HOW TO COMPLETE THIS TASK: Lines from the line with "black triangle at" to the line with "green cross at" in the entries below, and only those, must be output exactly, with both ends included.

DATASET:
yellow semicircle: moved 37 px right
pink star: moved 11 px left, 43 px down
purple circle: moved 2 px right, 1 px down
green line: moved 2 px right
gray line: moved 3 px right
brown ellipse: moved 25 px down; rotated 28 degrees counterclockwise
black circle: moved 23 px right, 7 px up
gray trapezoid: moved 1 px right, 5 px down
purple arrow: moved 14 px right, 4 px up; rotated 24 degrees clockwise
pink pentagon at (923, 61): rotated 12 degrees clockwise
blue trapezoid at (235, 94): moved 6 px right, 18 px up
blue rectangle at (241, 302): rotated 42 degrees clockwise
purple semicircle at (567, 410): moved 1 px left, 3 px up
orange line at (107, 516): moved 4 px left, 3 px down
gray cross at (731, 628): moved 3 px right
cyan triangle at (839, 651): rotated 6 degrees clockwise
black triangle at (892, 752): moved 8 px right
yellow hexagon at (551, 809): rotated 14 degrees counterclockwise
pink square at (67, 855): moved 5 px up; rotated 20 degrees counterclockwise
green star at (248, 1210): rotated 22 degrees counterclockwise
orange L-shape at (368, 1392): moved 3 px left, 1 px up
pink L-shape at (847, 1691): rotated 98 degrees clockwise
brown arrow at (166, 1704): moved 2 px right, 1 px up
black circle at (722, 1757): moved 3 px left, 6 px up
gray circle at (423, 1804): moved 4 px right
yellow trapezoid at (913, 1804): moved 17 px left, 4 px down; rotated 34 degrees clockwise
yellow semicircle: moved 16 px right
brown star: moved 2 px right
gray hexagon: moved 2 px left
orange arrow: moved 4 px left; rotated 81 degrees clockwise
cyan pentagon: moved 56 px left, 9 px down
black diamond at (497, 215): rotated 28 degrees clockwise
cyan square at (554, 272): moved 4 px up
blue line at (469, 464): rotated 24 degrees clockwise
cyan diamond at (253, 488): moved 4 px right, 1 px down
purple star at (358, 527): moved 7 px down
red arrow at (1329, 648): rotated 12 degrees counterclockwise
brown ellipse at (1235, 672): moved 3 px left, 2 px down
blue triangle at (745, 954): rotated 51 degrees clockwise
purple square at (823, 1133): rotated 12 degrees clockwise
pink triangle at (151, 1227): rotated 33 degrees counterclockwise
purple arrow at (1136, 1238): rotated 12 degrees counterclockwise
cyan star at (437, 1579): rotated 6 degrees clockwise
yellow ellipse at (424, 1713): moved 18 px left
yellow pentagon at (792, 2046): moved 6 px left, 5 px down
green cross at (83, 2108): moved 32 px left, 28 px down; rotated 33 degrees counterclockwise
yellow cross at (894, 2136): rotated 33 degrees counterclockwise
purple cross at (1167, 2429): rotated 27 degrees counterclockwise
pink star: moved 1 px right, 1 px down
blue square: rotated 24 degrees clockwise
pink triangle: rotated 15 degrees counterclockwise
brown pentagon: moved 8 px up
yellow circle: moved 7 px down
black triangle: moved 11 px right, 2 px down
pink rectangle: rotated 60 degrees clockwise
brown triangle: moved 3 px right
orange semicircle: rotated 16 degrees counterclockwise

THE ANSWER:
black triangle at (892, 752): moved 8 px right
yellow hexagon at (551, 809): rotated 14 degrees counterclockwise
pink square at (67, 855): moved 5 px up; rotated 20 degrees counterclockwise
green star at (248, 1210): rotated 22 degrees counterclockwise
orange L-shape at (368, 1392): moved 3 px left, 1 px up
pink L-shape at (847, 1691): rotated 98 degrees clockwise
brown arrow at (166, 1704): moved 2 px right, 1 px up
black circle at (722, 1757): moved 3 px left, 6 px up
gray circle at (423, 1804): moved 4 px right
yellow trapezoid at (913, 1804): moved 17 px left, 4 px down; rotated 34 degrees clockwise
yellow semicircle: moved 16 px right
brown star: moved 2 px right
gray hexagon: moved 2 px left
orange arrow: moved 4 px left; rotated 81 degrees clockwise
cyan pentagon: moved 56 px left, 9 px down
black diamond at (497, 215): rotated 28 degrees clockwise
cyan square at (554, 272): moved 4 px up
blue line at (469, 464): rotated 24 degrees clockwise
cyan diamond at (253, 488): moved 4 px right, 1 px down
purple star at (358, 527): moved 7 px down
red arrow at (1329, 648): rotated 12 degrees counterclockwise
brown ellipse at (1235, 672): moved 3 px left, 2 px down
blue triangle at (745, 954): rotated 51 degrees clockwise
purple square at (823, 1133): rotated 12 degrees clockwise
pink triangle at (151, 1227): rotated 33 degrees counterclockwise
purple arrow at (1136, 1238): rotated 12 degrees counterclockwise
cyan star at (437, 1579): rotated 6 degrees clockwise
yellow ellipse at (424, 1713): moved 18 px left
yellow pentagon at (792, 2046): moved 6 px left, 5 px down
green cross at (83, 2108): moved 32 px left, 28 px down; rotated 33 degrees counterclockwise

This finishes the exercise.